§ Exercise: Reproduce every line of the data below word for word, but leave out the pictures.

Collected data entries
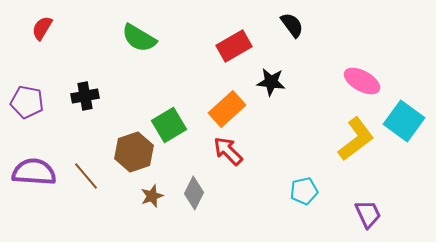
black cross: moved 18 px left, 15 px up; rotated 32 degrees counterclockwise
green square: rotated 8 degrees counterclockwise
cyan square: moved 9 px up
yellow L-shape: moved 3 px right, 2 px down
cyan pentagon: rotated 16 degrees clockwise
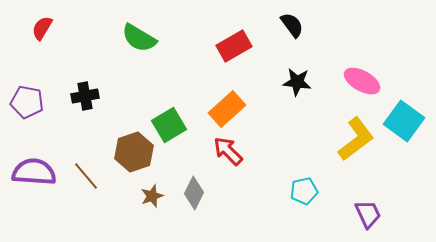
black star: moved 26 px right
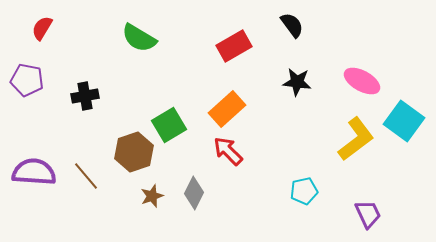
purple pentagon: moved 22 px up
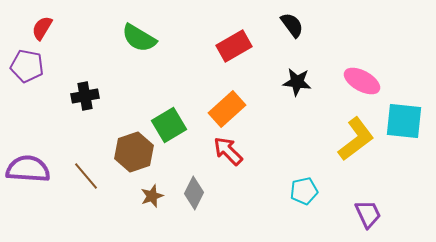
purple pentagon: moved 14 px up
cyan square: rotated 30 degrees counterclockwise
purple semicircle: moved 6 px left, 3 px up
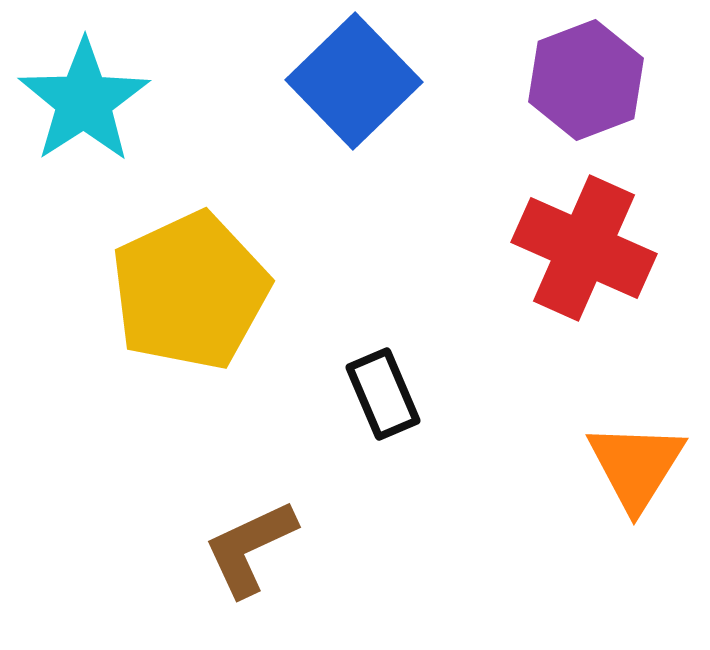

§ Result:
black cross: moved 18 px left, 15 px up; rotated 32 degrees counterclockwise
green square: rotated 8 degrees counterclockwise
cyan square: moved 9 px up
yellow L-shape: moved 3 px right, 2 px down
cyan pentagon: rotated 16 degrees clockwise
black star: moved 26 px right
purple pentagon: moved 22 px up
purple pentagon: moved 14 px up
cyan square: rotated 30 degrees counterclockwise
purple semicircle: moved 6 px left, 3 px up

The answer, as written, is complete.